WORK INSTRUCTION => All lines in the data bearing the string "card" should be identified and copied.
BEGIN GIVEN DATA
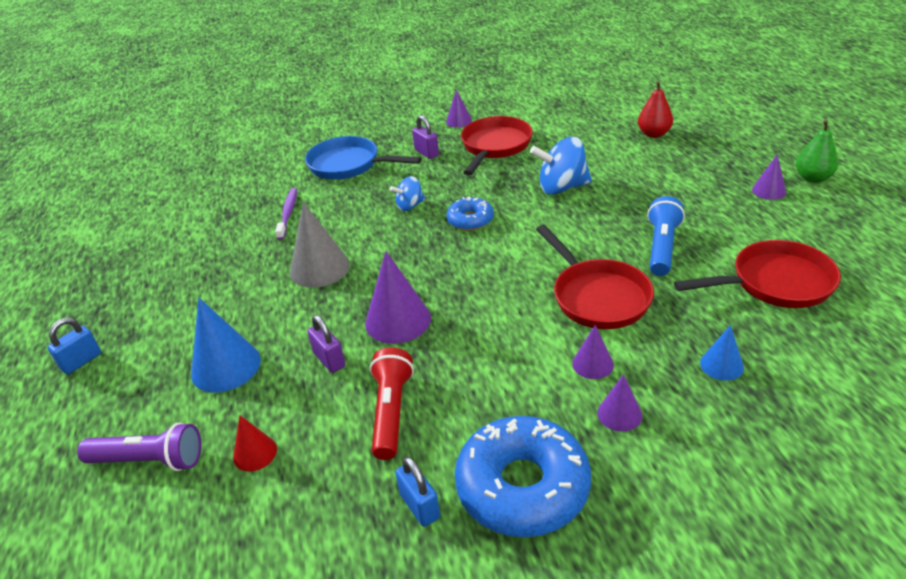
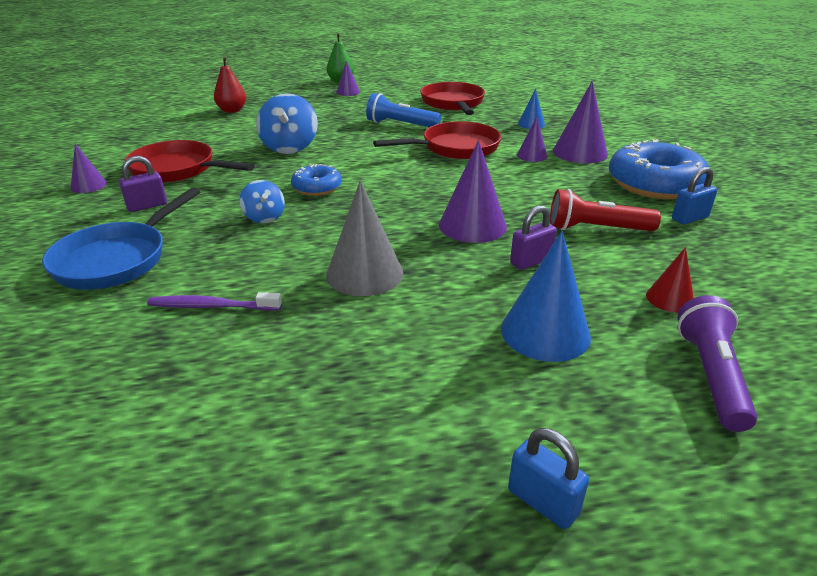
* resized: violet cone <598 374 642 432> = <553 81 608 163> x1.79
END GIVEN DATA
BEGIN GIVEN DATA
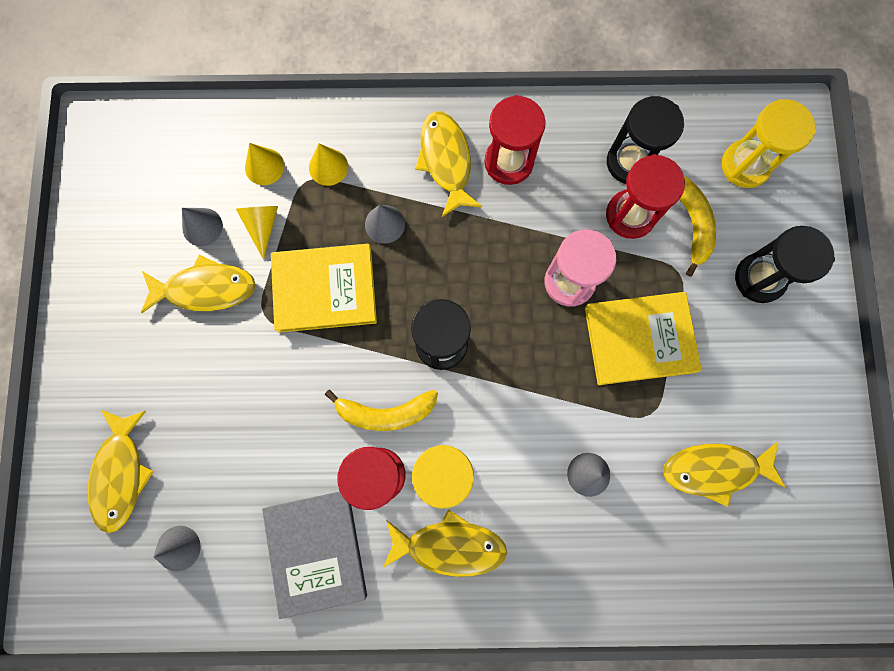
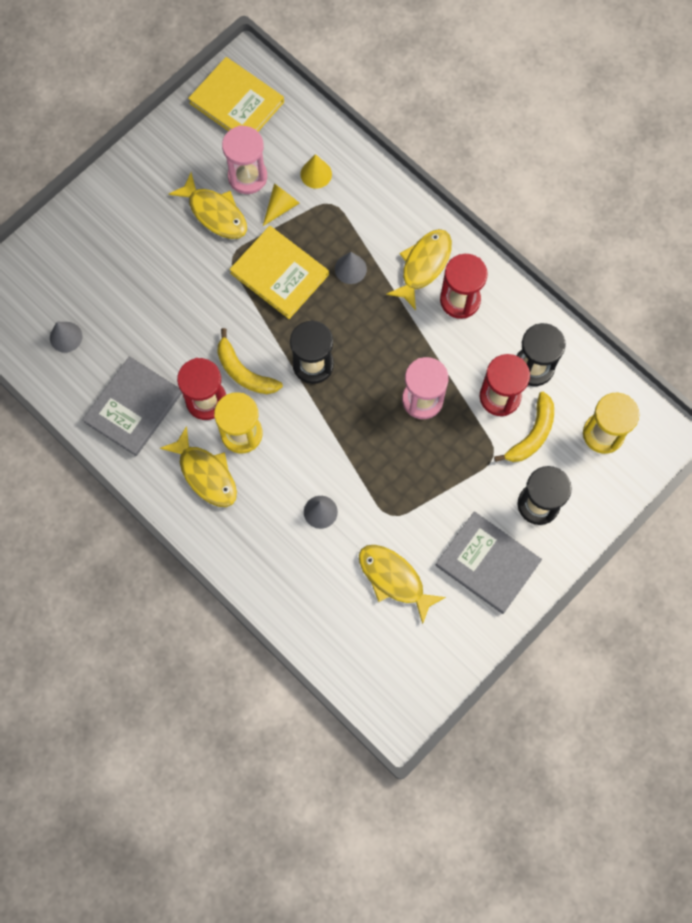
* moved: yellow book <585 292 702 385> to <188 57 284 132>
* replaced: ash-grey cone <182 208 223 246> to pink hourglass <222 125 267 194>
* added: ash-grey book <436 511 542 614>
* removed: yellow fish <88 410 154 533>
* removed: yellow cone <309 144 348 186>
END GIVEN DATA
BEGIN GIVEN DATA
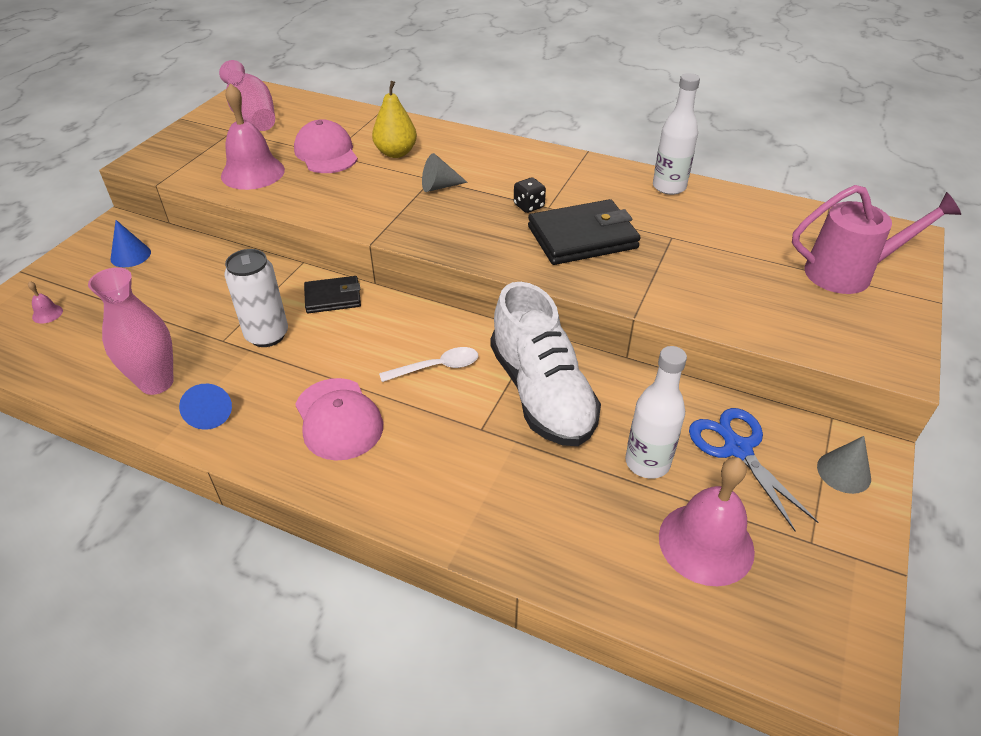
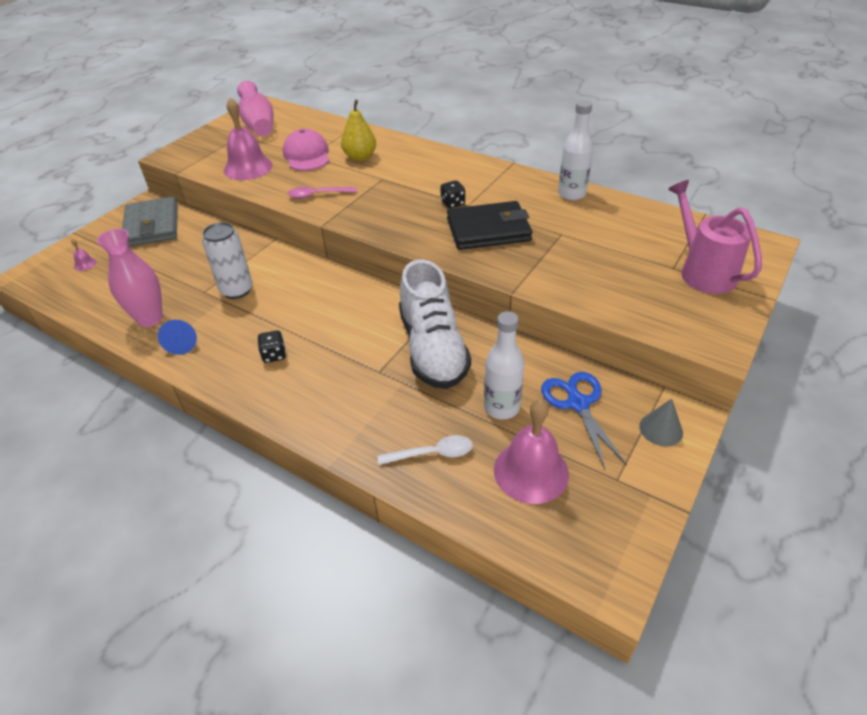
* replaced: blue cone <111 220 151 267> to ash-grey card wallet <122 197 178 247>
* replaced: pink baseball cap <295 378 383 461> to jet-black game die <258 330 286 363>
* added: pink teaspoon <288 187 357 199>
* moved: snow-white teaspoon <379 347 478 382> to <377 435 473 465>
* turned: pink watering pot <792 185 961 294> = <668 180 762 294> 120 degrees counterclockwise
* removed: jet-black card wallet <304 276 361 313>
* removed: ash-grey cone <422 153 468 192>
END GIVEN DATA
ANSWER SPACE =>
* replaced: blue cone <111 220 151 267> to ash-grey card wallet <122 197 178 247>
* removed: jet-black card wallet <304 276 361 313>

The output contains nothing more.